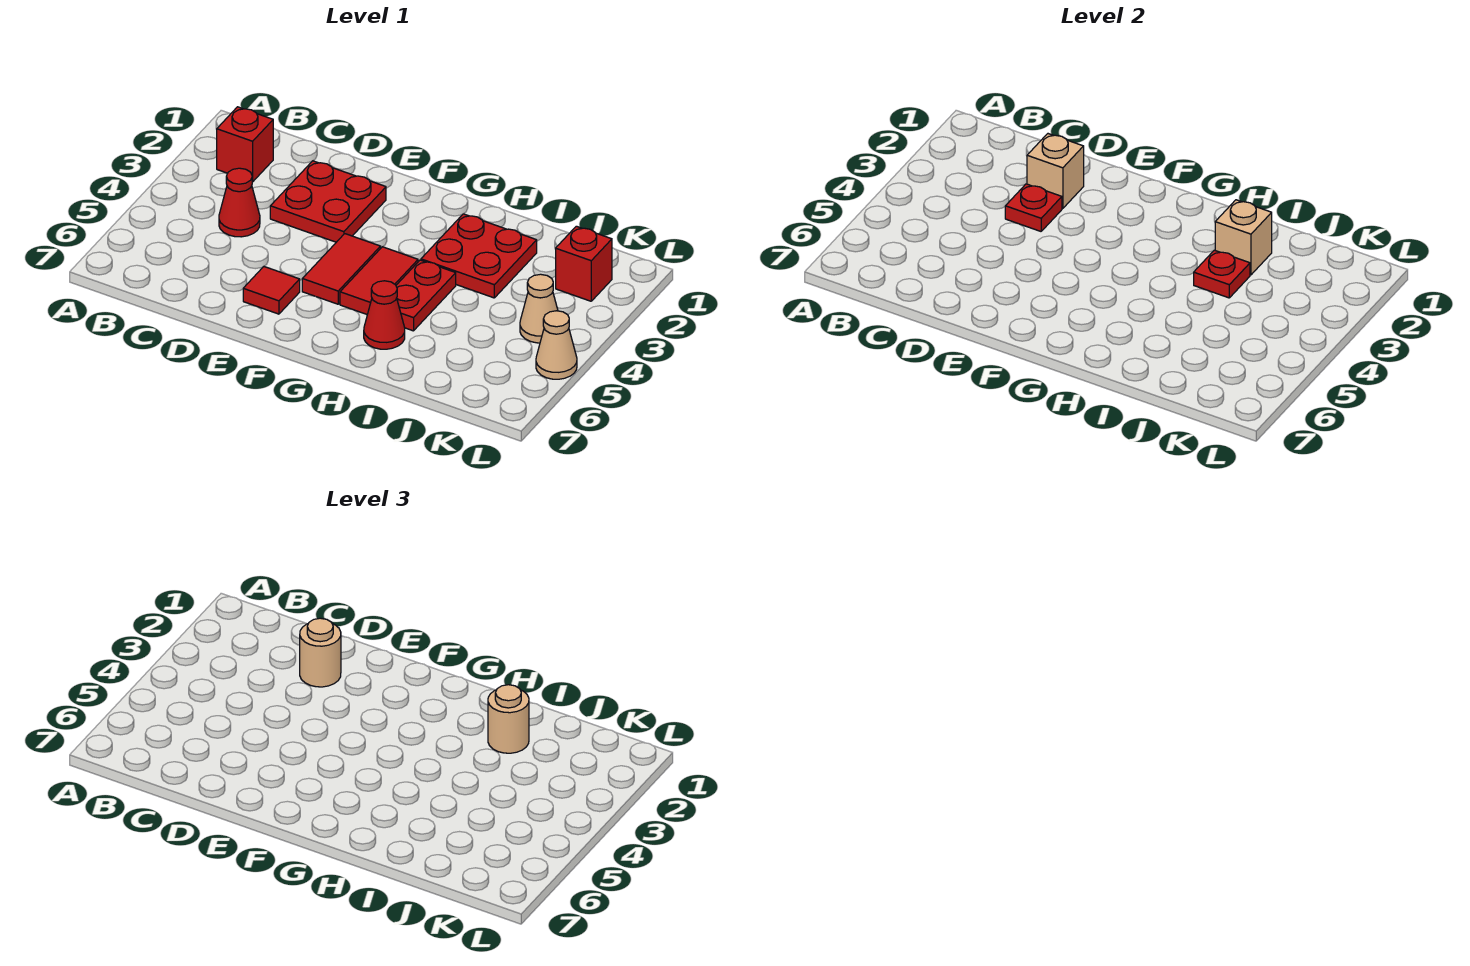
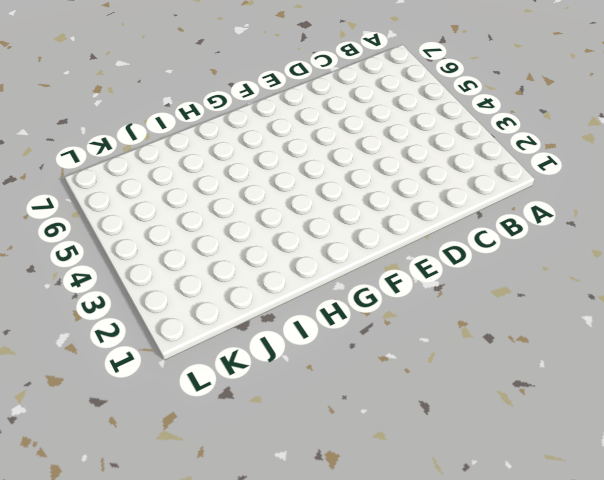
none -> red brick B2 level 1
none -> red cone C4 level 1
none -> red plate D2:E3 level 1

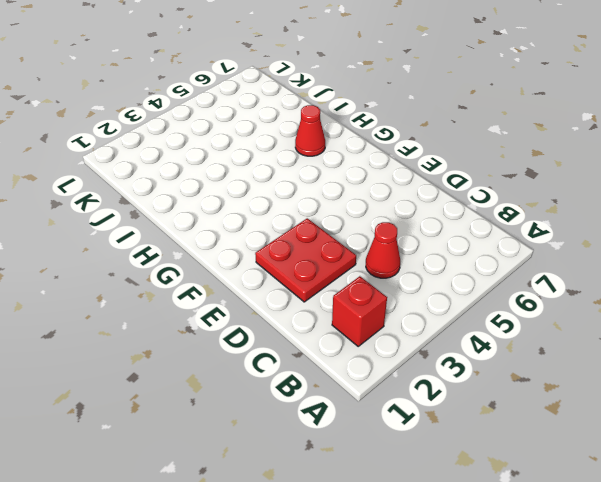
none -> red tile E6 level 1
none -> red tile F4:F5 level 1
none -> red tile G4:G5 level 1

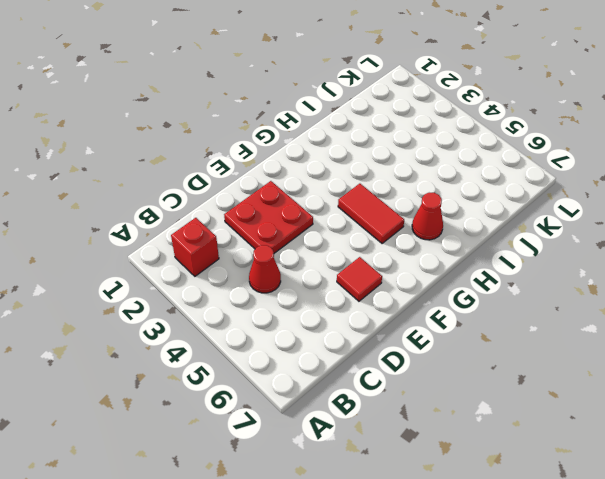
none -> red tile F4:F5 level 1
none -> red plate H2:I3 level 1
none -> red plate H4:H5 level 1

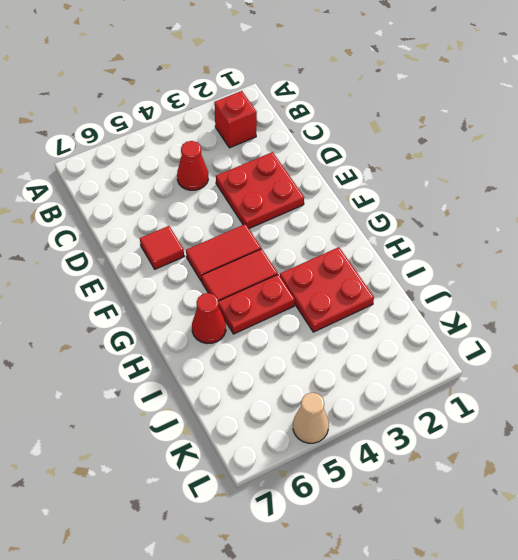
none -> red brick K2 level 1
none -> tan cone K4 level 1
none -> tan brick D2 level 2

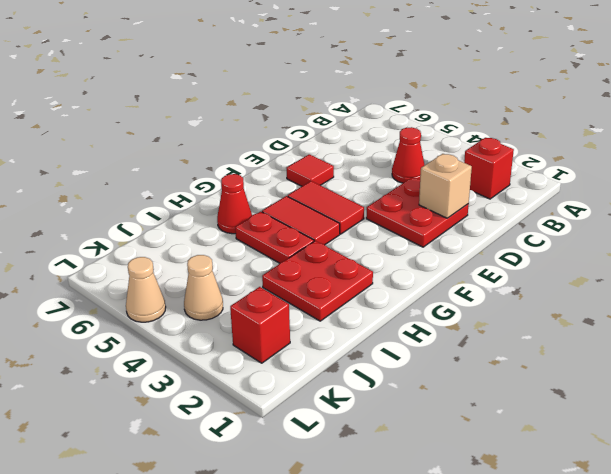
none -> red plate D3 level 2
none -> tan brick I2 level 2
none -> red plate I3 level 2

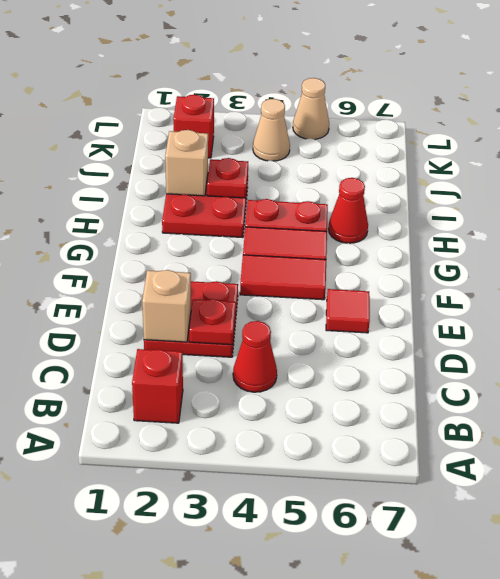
none -> tan round brick D2 level 3
none -> tan round brick I2 level 3

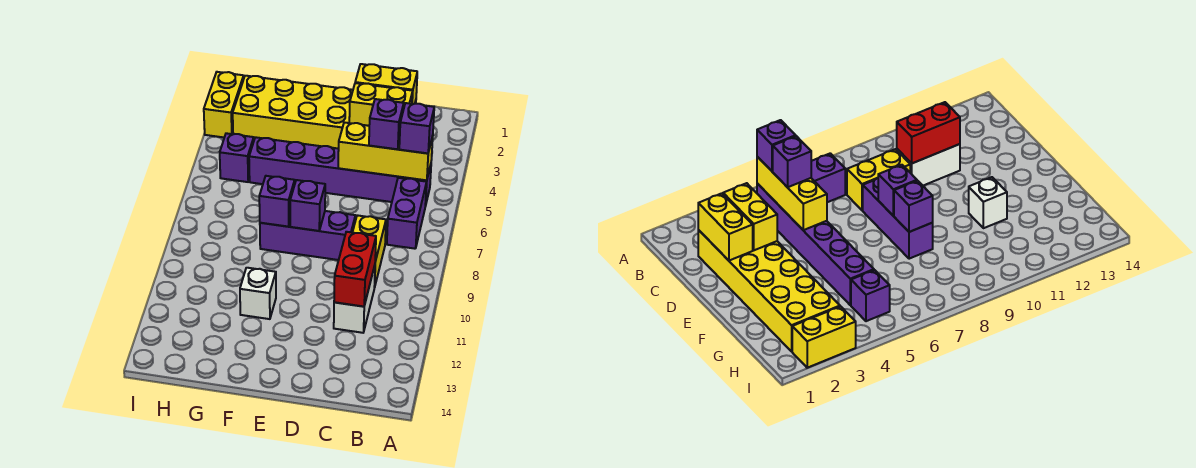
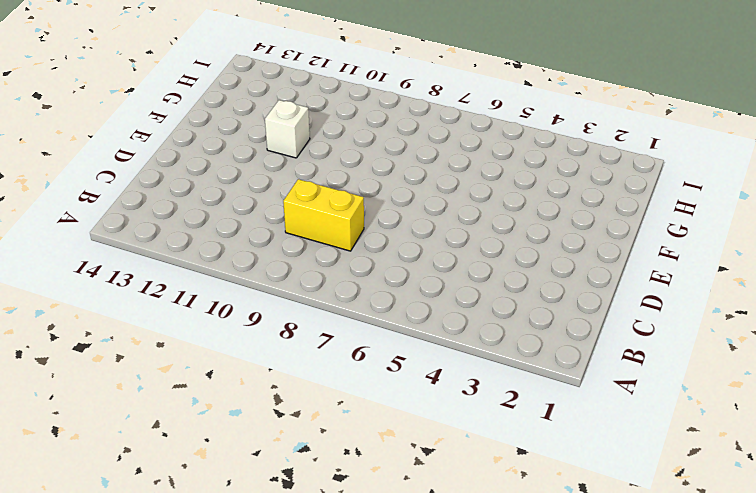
none -> purple brick B5:G5 level 1
none -> purple brick B6:B7 level 1
none -> yellow brick C2:H3 level 1

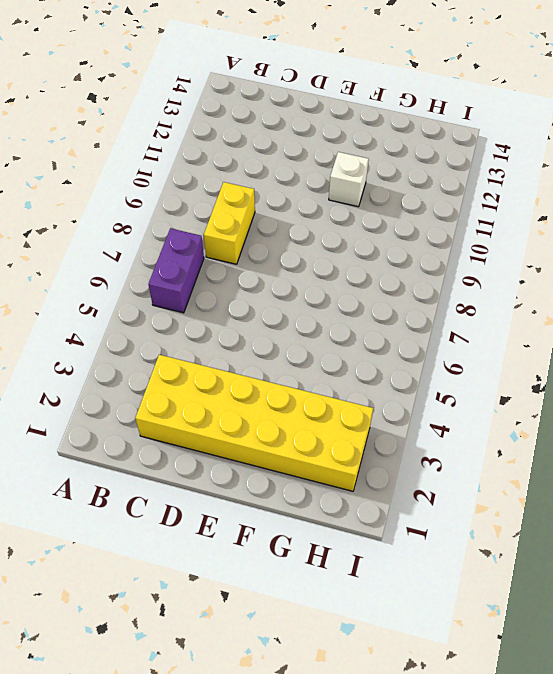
none -> purple brick B5:G5 level 1
none -> white brick C10:C11 level 1
none -> purple brick D8:F8 level 1

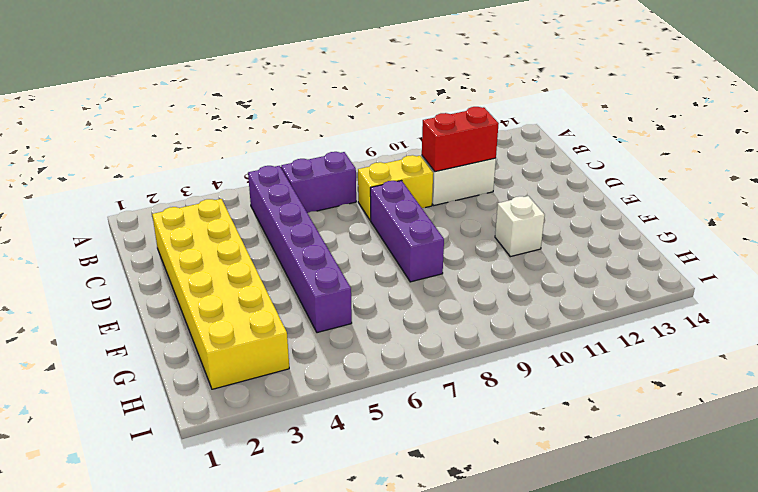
none -> purple brick H5 level 1
none -> yellow brick I2:I3 level 1
none -> yellow brick B5:D5 level 2

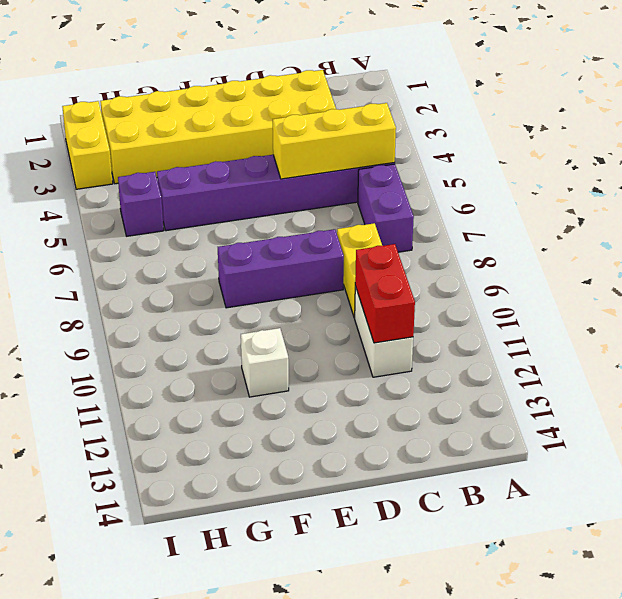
none -> yellow brick C2:D2 level 2
none -> yellow brick C3:D3 level 2
none -> purple brick E8 level 2

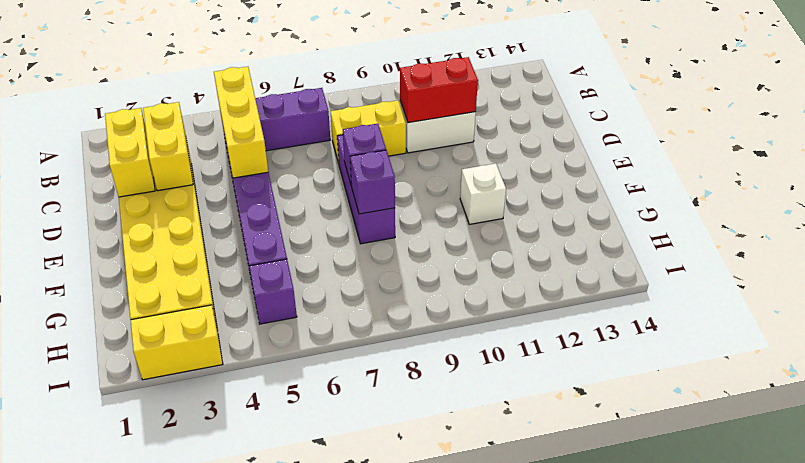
none -> purple brick B5 level 3
none -> purple brick C5 level 3

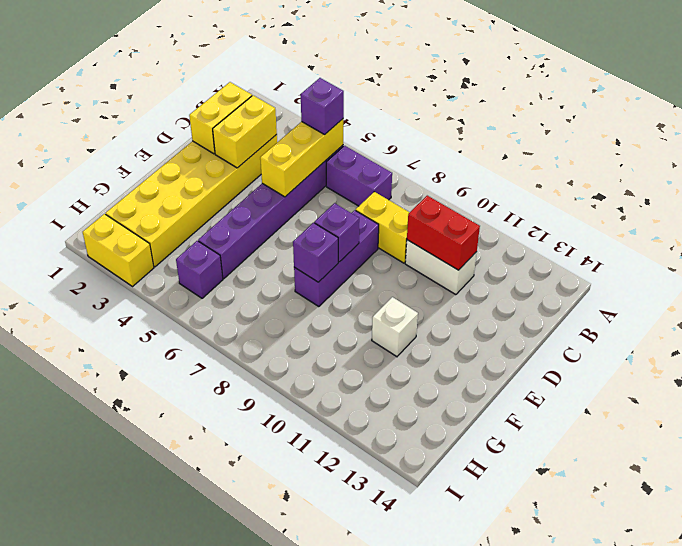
none -> purple brick C5 level 3

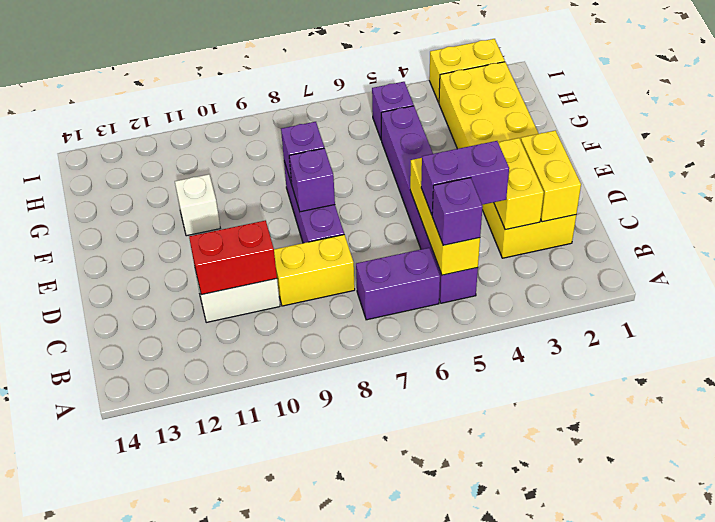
purple brick C4:C5 level 3 -> purple brick C5 level 3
──────
• _EXERCISE DIRECTIONS_:
Without the pictures, return the listing above from its first line through the line that has "none -> yellow brick C2:D2 level 2".

• _OUTPUT FOR THIS EXERCISE_:
none -> red brick B2 level 1
none -> red cone C4 level 1
none -> red plate D2:E3 level 1

none -> red tile E6 level 1
none -> red tile F4:F5 level 1
none -> red tile G4:G5 level 1

none -> red tile F4:F5 level 1
none -> red plate H2:I3 level 1
none -> red plate H4:H5 level 1

none -> red brick K2 level 1
none -> tan cone K4 level 1
none -> tan brick D2 level 2

none -> red plate D3 level 2
none -> tan brick I2 level 2
none -> red plate I3 level 2

none -> tan round brick D2 level 3
none -> tan round brick I2 level 3

none -> purple brick B5:G5 level 1
none -> purple brick B6:B7 level 1
none -> yellow brick C2:H3 level 1

none -> purple brick B5:G5 level 1
none -> white brick C10:C11 level 1
none -> purple brick D8:F8 level 1

none -> purple brick H5 level 1
none -> yellow brick I2:I3 level 1
none -> yellow brick B5:D5 level 2

none -> yellow brick C2:D2 level 2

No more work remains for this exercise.